HOW TO COMPLETE THIS TASK
When you reach the line containing "black brick D1:D2", begin copying exactly, and keep going through the last line of the records below, copying nothing before it.

Object correspondence data

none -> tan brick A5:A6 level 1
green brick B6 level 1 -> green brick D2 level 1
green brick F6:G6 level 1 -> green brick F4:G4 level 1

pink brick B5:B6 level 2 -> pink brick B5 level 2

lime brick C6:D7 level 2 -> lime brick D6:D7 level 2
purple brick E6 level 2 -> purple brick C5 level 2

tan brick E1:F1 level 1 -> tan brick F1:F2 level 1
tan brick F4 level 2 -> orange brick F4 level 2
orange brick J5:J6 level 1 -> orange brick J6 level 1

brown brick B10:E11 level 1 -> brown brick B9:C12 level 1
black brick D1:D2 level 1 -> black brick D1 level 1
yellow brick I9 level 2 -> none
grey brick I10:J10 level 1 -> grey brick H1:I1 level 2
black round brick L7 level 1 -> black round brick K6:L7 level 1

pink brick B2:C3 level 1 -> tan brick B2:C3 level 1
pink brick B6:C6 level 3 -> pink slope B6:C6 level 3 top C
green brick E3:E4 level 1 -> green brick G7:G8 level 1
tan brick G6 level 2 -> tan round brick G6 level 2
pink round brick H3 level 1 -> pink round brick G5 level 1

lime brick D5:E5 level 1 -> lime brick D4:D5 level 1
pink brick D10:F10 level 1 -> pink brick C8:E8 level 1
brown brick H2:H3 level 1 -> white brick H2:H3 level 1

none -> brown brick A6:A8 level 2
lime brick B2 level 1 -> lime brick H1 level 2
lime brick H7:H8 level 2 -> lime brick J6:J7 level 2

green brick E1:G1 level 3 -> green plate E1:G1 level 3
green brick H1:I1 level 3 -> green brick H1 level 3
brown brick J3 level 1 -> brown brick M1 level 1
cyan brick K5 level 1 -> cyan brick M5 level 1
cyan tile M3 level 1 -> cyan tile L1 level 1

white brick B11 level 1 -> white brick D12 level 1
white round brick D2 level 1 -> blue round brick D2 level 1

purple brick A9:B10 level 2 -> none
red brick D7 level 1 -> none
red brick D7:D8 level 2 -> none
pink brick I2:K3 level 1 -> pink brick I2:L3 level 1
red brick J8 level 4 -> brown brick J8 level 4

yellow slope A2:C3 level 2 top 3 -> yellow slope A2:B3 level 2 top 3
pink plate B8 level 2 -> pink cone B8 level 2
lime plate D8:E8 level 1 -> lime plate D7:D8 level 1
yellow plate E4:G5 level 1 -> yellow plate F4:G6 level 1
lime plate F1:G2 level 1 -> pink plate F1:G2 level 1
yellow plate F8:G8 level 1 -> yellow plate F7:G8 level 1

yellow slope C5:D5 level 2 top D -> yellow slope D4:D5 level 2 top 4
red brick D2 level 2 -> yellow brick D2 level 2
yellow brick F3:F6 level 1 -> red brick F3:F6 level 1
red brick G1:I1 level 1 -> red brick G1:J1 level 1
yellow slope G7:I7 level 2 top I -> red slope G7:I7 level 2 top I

ANSWER TO THE EXERCISE
black brick D1:D2 level 1 -> black brick D1 level 1
yellow brick I9 level 2 -> none
grey brick I10:J10 level 1 -> grey brick H1:I1 level 2
black round brick L7 level 1 -> black round brick K6:L7 level 1

pink brick B2:C3 level 1 -> tan brick B2:C3 level 1
pink brick B6:C6 level 3 -> pink slope B6:C6 level 3 top C
green brick E3:E4 level 1 -> green brick G7:G8 level 1
tan brick G6 level 2 -> tan round brick G6 level 2
pink round brick H3 level 1 -> pink round brick G5 level 1

lime brick D5:E5 level 1 -> lime brick D4:D5 level 1
pink brick D10:F10 level 1 -> pink brick C8:E8 level 1
brown brick H2:H3 level 1 -> white brick H2:H3 level 1

none -> brown brick A6:A8 level 2
lime brick B2 level 1 -> lime brick H1 level 2
lime brick H7:H8 level 2 -> lime brick J6:J7 level 2

green brick E1:G1 level 3 -> green plate E1:G1 level 3
green brick H1:I1 level 3 -> green brick H1 level 3
brown brick J3 level 1 -> brown brick M1 level 1
cyan brick K5 level 1 -> cyan brick M5 level 1
cyan tile M3 level 1 -> cyan tile L1 level 1

white brick B11 level 1 -> white brick D12 level 1
white round brick D2 level 1 -> blue round brick D2 level 1

purple brick A9:B10 level 2 -> none
red brick D7 level 1 -> none
red brick D7:D8 level 2 -> none
pink brick I2:K3 level 1 -> pink brick I2:L3 level 1
red brick J8 level 4 -> brown brick J8 level 4

yellow slope A2:C3 level 2 top 3 -> yellow slope A2:B3 level 2 top 3
pink plate B8 level 2 -> pink cone B8 level 2
lime plate D8:E8 level 1 -> lime plate D7:D8 level 1
yellow plate E4:G5 level 1 -> yellow plate F4:G6 level 1
lime plate F1:G2 level 1 -> pink plate F1:G2 level 1
yellow plate F8:G8 level 1 -> yellow plate F7:G8 level 1

yellow slope C5:D5 level 2 top D -> yellow slope D4:D5 level 2 top 4
red brick D2 level 2 -> yellow brick D2 level 2
yellow brick F3:F6 level 1 -> red brick F3:F6 level 1
red brick G1:I1 level 1 -> red brick G1:J1 level 1
yellow slope G7:I7 level 2 top I -> red slope G7:I7 level 2 top I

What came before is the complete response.